**WORK INSTRUCTION:** Beginning with the line below that contains "[482 441 536 521] (first image)" and ending with the line that contains "[110 521 150 556]", copy every line exactly. Copy nothing else.

**DATA TO USE:**

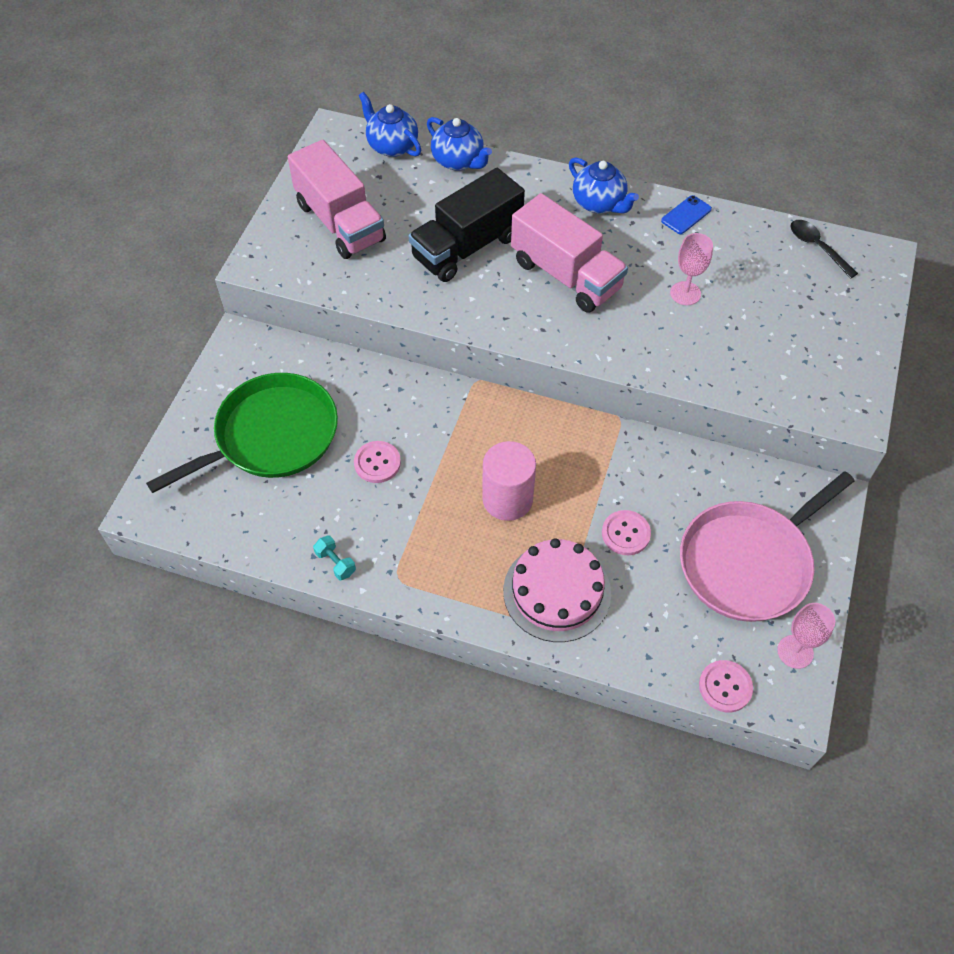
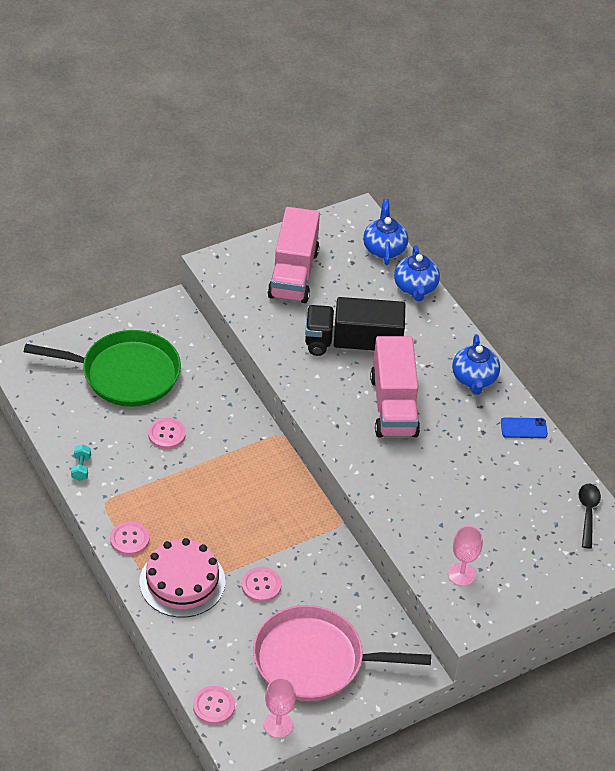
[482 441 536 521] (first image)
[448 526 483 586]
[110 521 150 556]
--
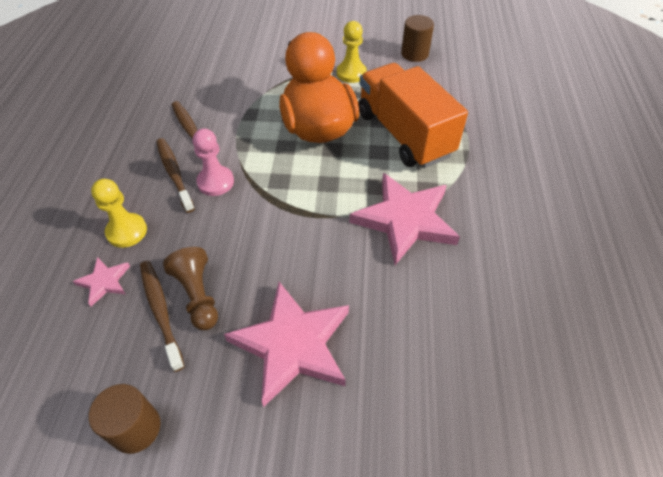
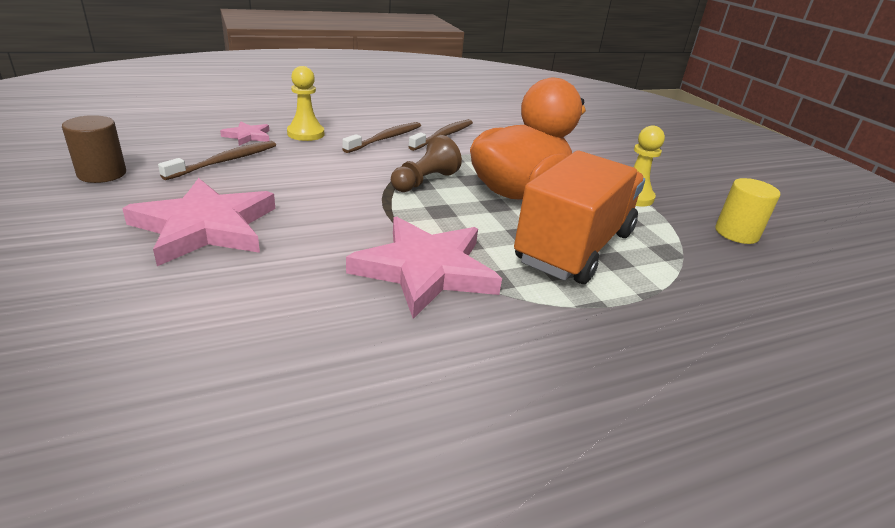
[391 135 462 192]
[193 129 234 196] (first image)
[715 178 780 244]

**TASK SOLUTION:**
[482 441 536 521] (first image)
[448 526 483 586]
[110 521 150 556]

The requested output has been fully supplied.